#### Data shown

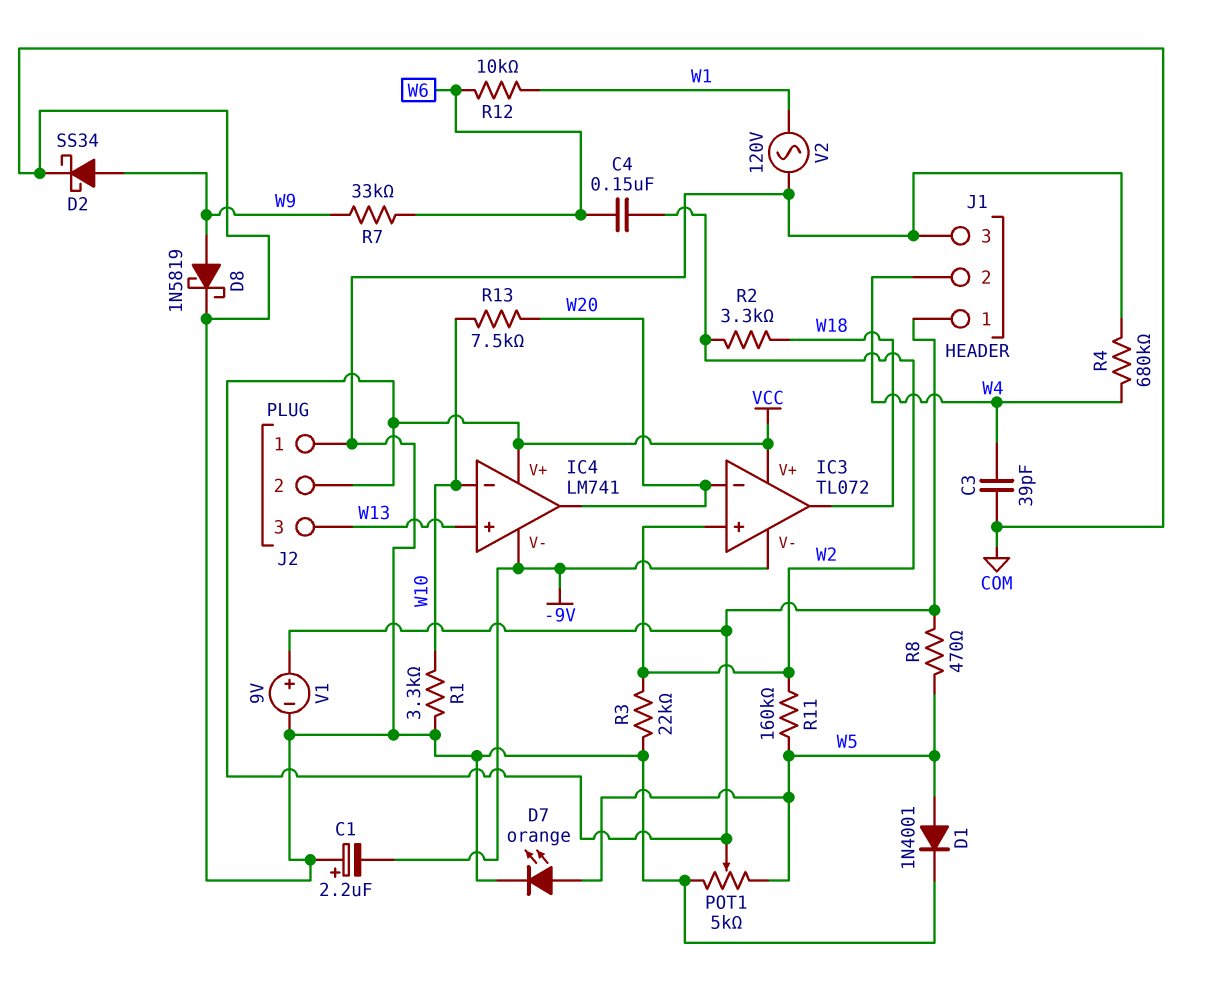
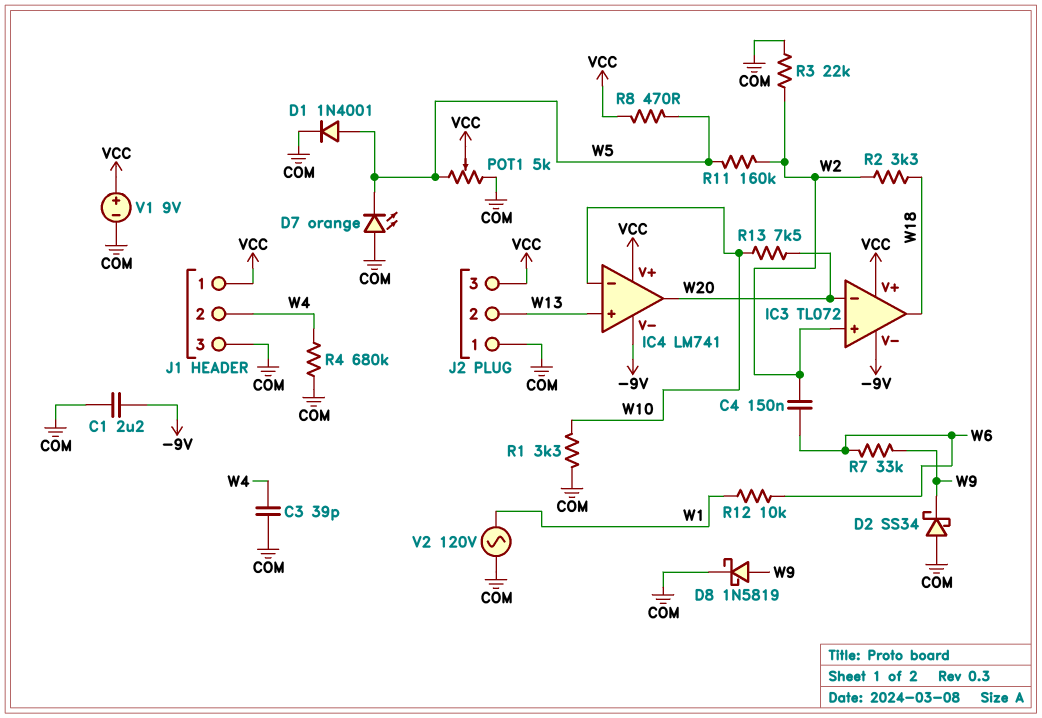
C1: 2.2uF (plus COM, minus -9V) -> 2.2uF (-9V, COM)
D2: schottky SS34 (A W9, K COM) -> schottky SS34 (A COM, K W9)
D7: LED orange (A W5, K COM) -> LED orange (A COM, K W5)
J2 pin 2: VCC -> W13
J2 pin 3: W13 -> VCC

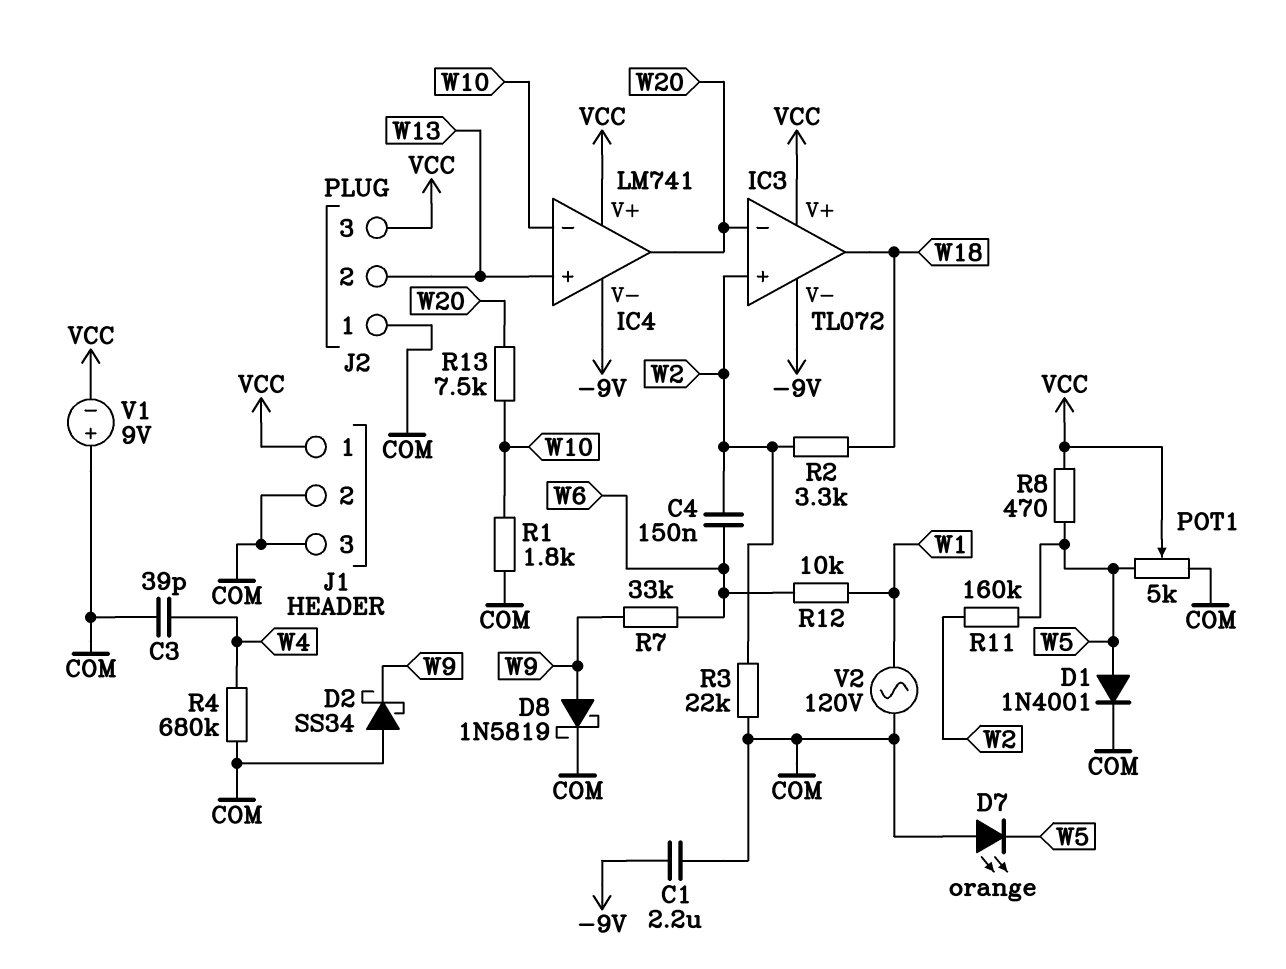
J1 pin 2: W4 -> COM
R1: 3.3k (COM, W10) -> 1.8k (COM, W10)
V1: 9V (plus VCC, minus COM) -> 9V (plus COM, minus VCC)

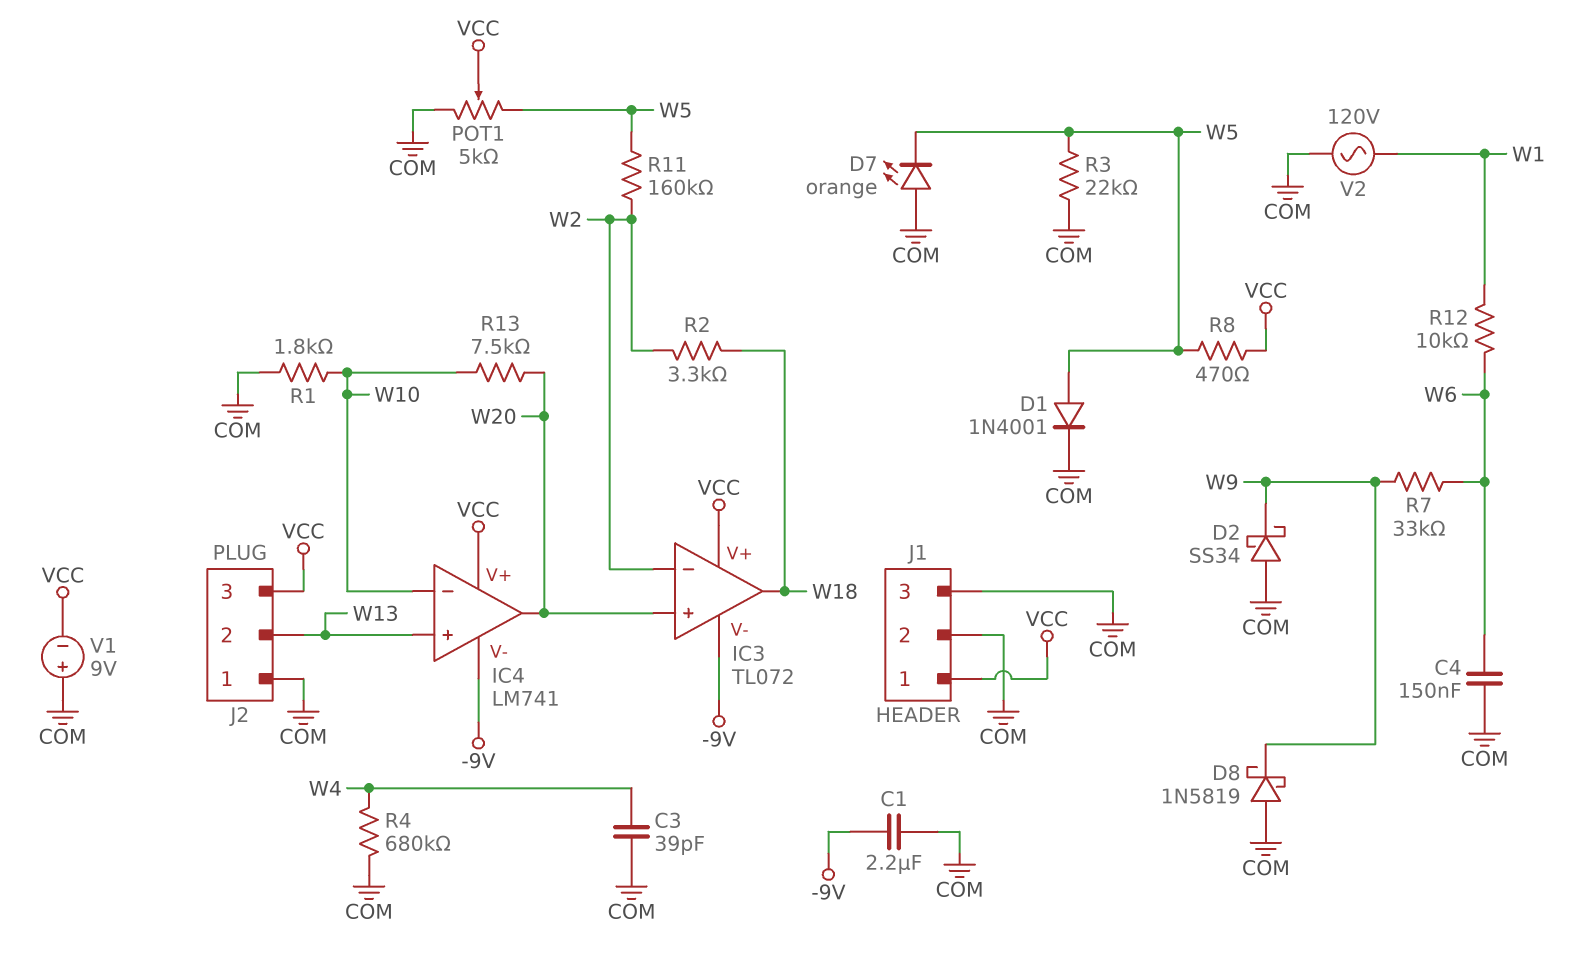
C4: 150nF (W2, W6) -> 150nF (COM, W6)
D8: schottky 1N5819 (A W9, K COM) -> schottky 1N5819 (A COM, K W9)
IC3 pin in+: W2 -> W20
IC3 pin in-: W20 -> W2
R3: 22k (COM, W2) -> 22k (COM, W5)

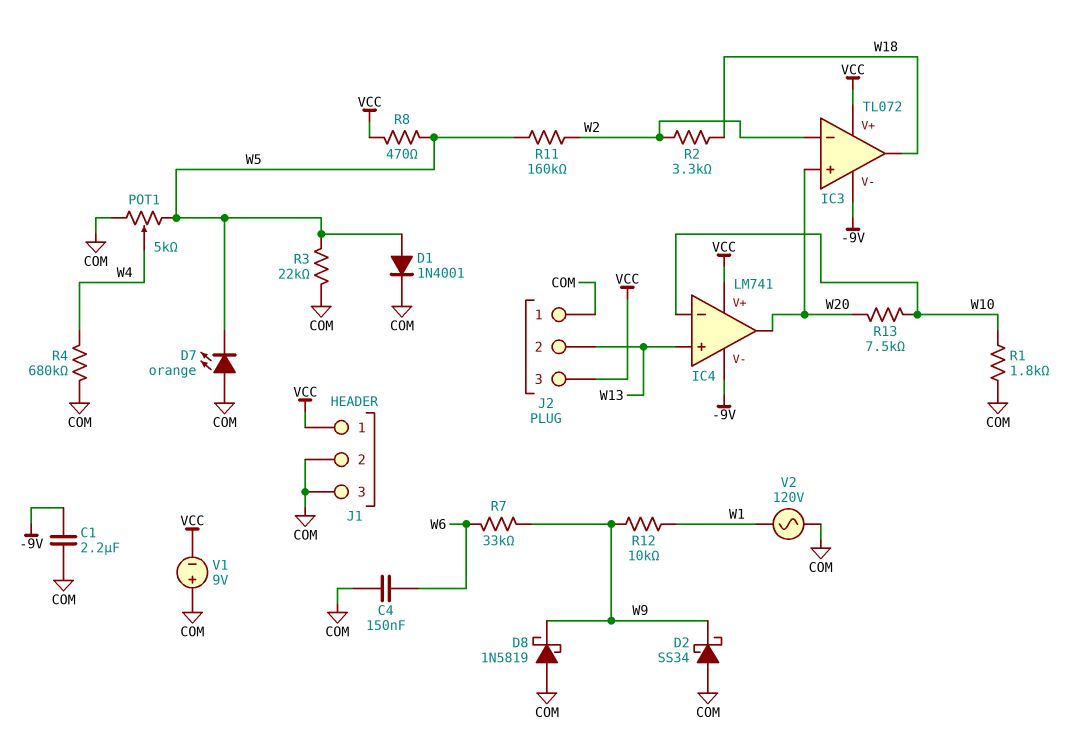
C3: 39pF (COM, W4) -> none
POT1: 5k (COM, W5, wiper VCC) -> 5k (COM, W5, wiper W4)
R12: 10k (W1, W6) -> 10k (W1, W9)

########

Find the word "schottky" in the entries above. Copy every line that has it.

D2: schottky SS34 (A W9, K COM) -> schottky SS34 (A COM, K W9)
D8: schottky 1N5819 (A W9, K COM) -> schottky 1N5819 (A COM, K W9)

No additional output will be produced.